Colored object listings:
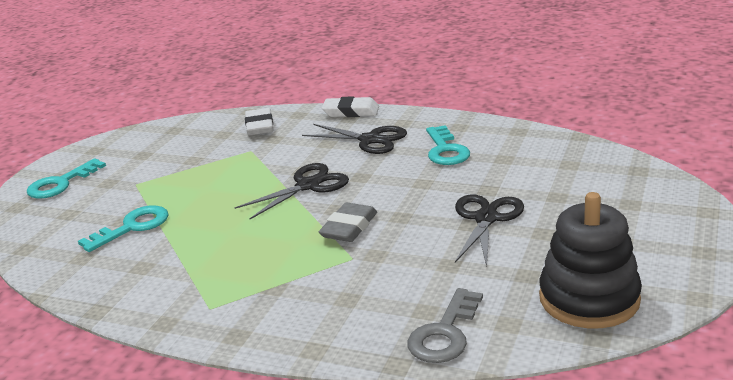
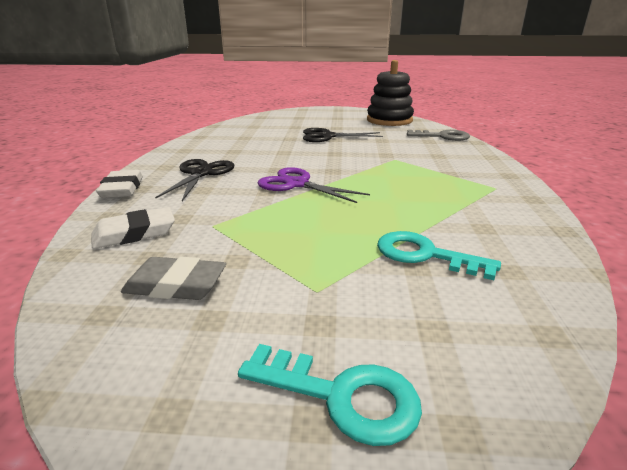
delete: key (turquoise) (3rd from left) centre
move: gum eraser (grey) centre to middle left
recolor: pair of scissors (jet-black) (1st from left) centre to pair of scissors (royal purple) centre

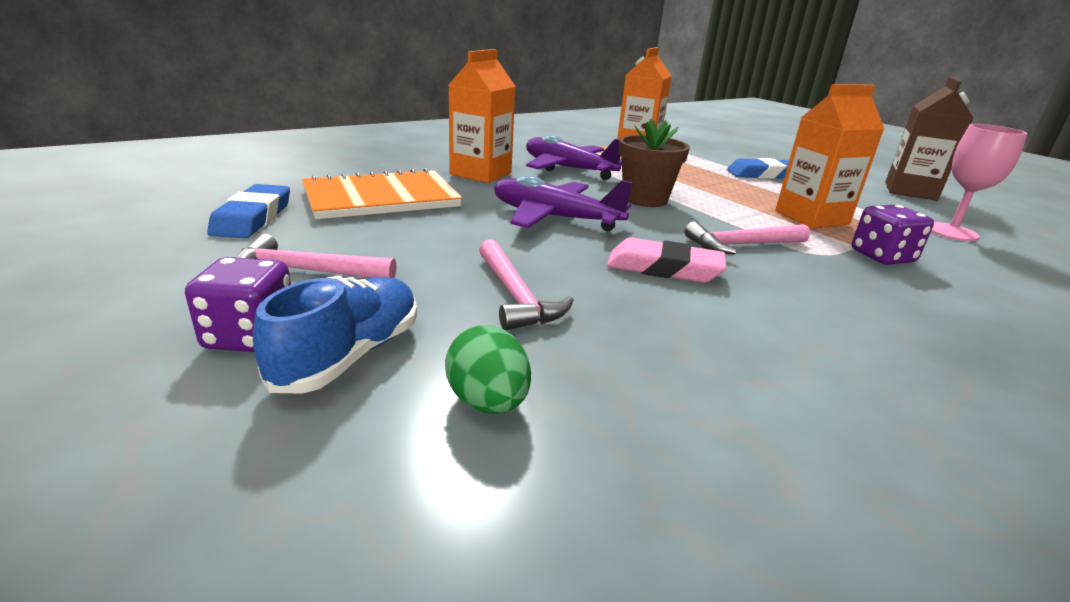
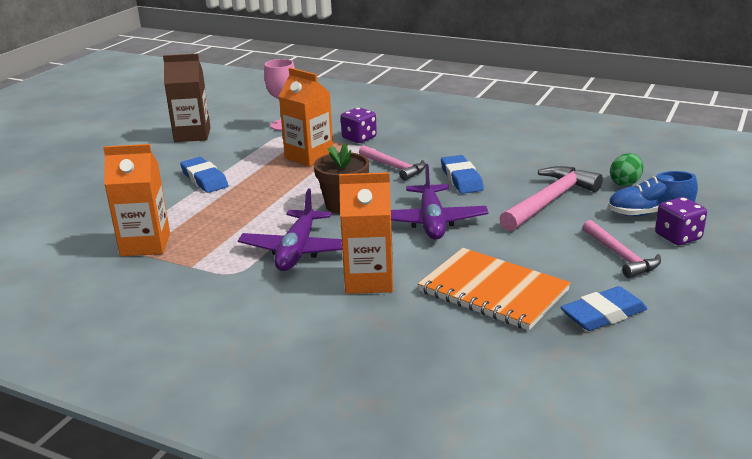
recolor: gum eraser (rose-pink) centre to gum eraser (blue) (2nd from left) centre
resize: hammer (rose-pink) (2nd from left) centre = middle right x1.54

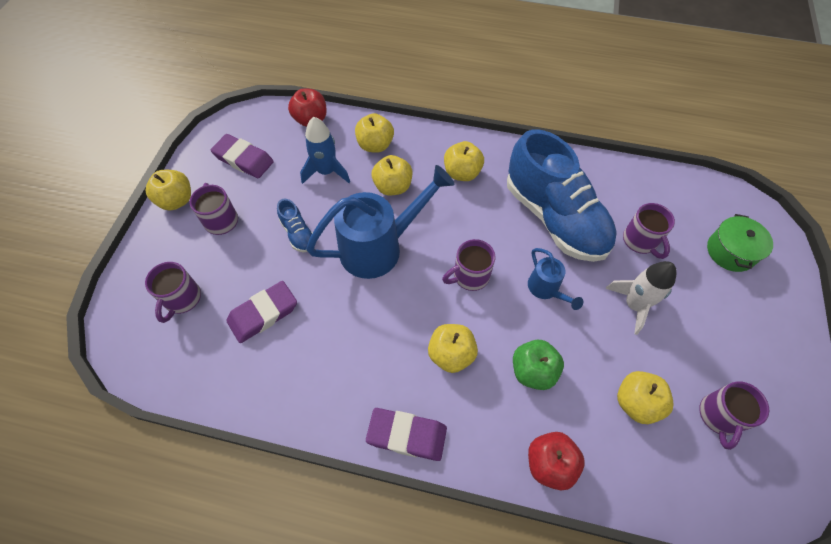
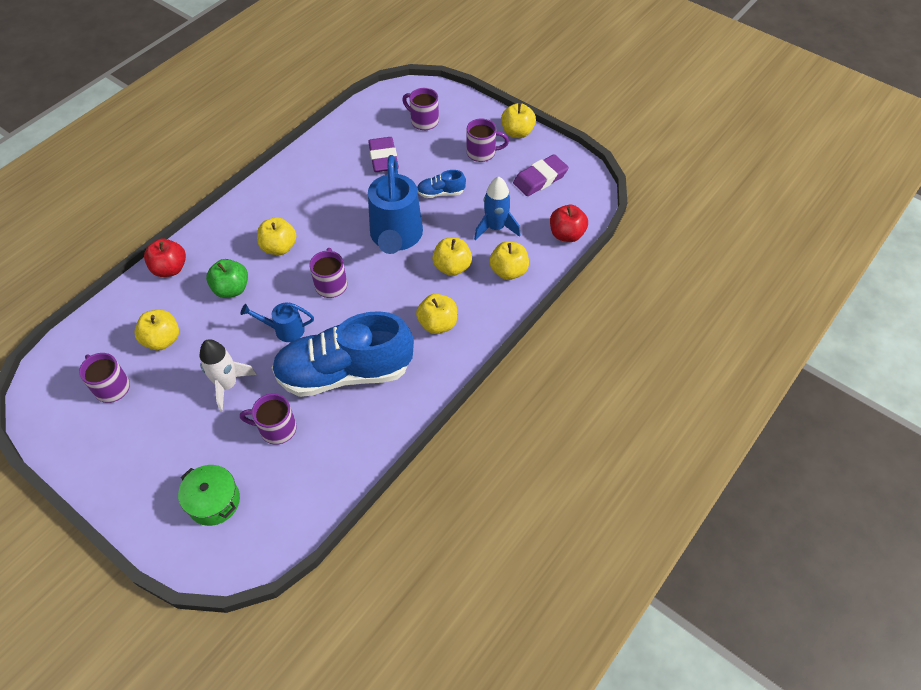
delete: gum eraser (royal purple) (3rd from left) bottom centre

Activity » Go through the records above and return every line that holds the string "delete".

Response box »
delete: key (turquoise) (3rd from left) centre
delete: gum eraser (royal purple) (3rd from left) bottom centre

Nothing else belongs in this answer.